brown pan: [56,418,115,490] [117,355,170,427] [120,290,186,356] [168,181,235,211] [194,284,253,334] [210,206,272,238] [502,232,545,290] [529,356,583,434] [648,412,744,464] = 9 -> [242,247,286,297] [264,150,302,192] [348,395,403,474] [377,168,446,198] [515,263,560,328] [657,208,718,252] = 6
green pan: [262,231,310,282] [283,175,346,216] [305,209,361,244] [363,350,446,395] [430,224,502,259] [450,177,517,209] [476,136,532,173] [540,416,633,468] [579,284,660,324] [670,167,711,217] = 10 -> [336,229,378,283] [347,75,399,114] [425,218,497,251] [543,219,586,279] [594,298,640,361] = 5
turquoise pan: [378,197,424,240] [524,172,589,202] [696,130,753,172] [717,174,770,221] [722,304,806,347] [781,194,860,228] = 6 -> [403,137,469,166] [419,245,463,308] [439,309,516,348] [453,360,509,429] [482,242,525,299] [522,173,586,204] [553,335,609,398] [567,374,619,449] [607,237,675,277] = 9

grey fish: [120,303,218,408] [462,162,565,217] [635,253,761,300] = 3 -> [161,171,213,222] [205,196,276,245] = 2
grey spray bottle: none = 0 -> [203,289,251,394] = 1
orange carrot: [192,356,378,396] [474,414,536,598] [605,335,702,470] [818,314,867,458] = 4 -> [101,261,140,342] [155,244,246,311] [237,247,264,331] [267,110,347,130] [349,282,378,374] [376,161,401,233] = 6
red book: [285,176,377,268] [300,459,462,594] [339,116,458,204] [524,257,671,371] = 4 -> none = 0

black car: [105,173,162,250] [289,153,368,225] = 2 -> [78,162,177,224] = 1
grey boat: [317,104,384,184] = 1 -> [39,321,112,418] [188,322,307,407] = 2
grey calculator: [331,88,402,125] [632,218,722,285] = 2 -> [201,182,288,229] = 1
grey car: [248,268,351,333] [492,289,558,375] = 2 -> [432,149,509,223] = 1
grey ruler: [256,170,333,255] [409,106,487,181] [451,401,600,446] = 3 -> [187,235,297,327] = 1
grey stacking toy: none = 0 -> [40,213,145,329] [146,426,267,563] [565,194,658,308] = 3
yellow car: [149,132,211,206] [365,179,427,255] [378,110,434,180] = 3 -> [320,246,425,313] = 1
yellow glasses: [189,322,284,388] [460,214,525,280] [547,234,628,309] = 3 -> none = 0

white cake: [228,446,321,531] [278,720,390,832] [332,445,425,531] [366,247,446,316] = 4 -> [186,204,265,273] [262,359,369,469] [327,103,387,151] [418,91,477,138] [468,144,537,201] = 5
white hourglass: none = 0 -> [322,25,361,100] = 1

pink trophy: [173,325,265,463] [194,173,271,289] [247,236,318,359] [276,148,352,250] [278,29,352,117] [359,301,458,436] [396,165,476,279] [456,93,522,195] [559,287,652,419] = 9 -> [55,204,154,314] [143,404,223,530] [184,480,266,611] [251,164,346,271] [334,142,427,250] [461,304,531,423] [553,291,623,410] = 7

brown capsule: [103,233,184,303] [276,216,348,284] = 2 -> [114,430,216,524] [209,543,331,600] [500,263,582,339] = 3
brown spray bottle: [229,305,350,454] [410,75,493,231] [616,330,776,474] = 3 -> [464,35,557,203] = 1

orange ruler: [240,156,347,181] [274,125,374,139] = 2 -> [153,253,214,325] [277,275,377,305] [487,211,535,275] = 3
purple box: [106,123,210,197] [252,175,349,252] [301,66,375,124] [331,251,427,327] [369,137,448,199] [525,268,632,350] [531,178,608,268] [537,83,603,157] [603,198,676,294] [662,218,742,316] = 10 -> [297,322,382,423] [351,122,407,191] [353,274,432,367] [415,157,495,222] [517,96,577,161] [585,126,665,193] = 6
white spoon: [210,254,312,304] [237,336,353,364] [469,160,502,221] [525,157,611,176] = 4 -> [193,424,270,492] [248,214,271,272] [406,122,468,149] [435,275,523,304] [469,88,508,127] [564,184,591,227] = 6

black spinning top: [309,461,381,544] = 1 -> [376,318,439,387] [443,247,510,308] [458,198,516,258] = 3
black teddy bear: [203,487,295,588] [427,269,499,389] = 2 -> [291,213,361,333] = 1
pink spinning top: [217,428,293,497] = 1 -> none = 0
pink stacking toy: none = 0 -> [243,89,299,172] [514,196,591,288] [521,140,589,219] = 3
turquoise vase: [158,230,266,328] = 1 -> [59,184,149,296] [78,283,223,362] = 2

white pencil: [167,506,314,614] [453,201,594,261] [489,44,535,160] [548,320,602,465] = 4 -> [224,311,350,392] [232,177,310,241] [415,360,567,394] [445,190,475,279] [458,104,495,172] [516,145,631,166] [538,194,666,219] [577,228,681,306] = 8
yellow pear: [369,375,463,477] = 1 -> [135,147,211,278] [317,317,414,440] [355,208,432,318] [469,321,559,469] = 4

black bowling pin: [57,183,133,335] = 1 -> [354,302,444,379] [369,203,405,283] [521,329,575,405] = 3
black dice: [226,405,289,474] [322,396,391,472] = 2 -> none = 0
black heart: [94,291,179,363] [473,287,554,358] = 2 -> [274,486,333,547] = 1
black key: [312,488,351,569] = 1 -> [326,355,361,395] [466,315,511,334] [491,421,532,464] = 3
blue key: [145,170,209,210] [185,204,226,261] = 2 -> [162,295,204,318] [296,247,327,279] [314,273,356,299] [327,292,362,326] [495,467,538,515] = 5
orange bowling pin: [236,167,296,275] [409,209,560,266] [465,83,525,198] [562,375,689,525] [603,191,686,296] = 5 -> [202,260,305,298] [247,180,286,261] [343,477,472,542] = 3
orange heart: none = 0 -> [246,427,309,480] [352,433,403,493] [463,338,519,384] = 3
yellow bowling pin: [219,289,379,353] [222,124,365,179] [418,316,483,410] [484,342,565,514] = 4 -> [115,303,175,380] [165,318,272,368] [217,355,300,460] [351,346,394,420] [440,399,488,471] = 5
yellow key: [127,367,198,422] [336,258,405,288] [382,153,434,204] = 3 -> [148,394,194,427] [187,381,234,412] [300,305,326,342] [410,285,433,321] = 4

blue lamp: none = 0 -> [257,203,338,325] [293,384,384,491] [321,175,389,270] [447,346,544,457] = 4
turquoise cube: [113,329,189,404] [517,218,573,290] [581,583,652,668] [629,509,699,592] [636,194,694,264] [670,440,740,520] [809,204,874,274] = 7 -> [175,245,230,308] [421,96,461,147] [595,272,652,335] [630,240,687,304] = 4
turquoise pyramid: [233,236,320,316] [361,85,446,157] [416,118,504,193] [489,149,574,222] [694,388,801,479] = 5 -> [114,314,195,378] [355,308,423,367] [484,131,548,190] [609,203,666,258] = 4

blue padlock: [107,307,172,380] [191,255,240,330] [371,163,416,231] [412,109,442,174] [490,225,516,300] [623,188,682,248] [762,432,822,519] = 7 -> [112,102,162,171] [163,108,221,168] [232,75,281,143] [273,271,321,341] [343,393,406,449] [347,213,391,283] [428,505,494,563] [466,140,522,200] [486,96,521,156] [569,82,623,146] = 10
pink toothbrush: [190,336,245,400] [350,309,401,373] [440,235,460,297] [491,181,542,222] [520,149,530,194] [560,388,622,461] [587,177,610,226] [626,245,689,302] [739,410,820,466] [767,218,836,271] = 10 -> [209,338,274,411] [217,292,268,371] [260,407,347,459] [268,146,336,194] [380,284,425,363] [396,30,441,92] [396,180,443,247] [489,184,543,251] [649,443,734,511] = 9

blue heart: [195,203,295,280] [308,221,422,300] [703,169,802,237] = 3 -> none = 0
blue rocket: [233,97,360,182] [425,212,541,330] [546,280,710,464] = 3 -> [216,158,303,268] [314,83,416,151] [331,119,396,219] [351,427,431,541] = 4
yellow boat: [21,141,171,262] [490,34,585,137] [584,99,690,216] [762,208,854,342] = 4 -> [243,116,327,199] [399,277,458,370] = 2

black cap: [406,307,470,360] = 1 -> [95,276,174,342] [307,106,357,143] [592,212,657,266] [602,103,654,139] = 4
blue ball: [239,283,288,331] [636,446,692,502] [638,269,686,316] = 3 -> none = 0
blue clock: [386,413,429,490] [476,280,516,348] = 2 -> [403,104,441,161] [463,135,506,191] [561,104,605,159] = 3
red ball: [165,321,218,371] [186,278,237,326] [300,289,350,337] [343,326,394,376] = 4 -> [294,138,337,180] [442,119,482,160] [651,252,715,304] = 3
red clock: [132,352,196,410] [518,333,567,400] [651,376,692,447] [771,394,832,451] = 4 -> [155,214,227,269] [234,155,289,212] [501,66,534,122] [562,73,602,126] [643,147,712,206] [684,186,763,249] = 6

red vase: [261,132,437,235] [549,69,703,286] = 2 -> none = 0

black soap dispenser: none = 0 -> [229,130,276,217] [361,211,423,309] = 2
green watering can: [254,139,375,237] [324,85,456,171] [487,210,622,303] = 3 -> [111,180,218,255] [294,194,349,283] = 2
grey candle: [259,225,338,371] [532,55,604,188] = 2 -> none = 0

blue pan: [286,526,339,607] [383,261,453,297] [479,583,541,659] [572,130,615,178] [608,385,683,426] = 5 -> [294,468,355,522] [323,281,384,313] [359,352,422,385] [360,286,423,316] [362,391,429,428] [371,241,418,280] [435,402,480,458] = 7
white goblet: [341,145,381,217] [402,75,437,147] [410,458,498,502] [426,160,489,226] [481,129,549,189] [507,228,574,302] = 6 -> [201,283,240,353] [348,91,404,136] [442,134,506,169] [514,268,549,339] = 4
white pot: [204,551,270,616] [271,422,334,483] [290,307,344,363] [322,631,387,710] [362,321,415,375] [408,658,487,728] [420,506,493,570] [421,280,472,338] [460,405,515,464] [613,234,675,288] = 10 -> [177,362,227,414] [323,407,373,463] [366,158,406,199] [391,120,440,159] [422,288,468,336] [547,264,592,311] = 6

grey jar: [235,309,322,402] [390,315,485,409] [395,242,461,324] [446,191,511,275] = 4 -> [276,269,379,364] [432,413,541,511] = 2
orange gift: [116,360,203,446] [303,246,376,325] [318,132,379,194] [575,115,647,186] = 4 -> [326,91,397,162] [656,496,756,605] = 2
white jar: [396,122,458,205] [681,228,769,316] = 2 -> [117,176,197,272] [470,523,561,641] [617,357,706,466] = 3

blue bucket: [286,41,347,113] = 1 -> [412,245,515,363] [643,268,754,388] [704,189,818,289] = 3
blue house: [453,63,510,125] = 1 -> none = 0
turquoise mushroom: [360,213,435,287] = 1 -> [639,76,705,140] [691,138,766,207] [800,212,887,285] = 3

• • • •

**EXERCISE DESCRIPTION:** Find the line with "orange carrot: [192,356,378,396]" in the material above. Reproduce it and each line after it up to and including the line with "grey stacking toy: none".

**SOLVED EXERCISE:**
orange carrot: [192,356,378,396] [474,414,536,598] [605,335,702,470] [818,314,867,458] = 4 -> [101,261,140,342] [155,244,246,311] [237,247,264,331] [267,110,347,130] [349,282,378,374] [376,161,401,233] = 6
red book: [285,176,377,268] [300,459,462,594] [339,116,458,204] [524,257,671,371] = 4 -> none = 0

black car: [105,173,162,250] [289,153,368,225] = 2 -> [78,162,177,224] = 1
grey boat: [317,104,384,184] = 1 -> [39,321,112,418] [188,322,307,407] = 2
grey calculator: [331,88,402,125] [632,218,722,285] = 2 -> [201,182,288,229] = 1
grey car: [248,268,351,333] [492,289,558,375] = 2 -> [432,149,509,223] = 1
grey ruler: [256,170,333,255] [409,106,487,181] [451,401,600,446] = 3 -> [187,235,297,327] = 1
grey stacking toy: none = 0 -> [40,213,145,329] [146,426,267,563] [565,194,658,308] = 3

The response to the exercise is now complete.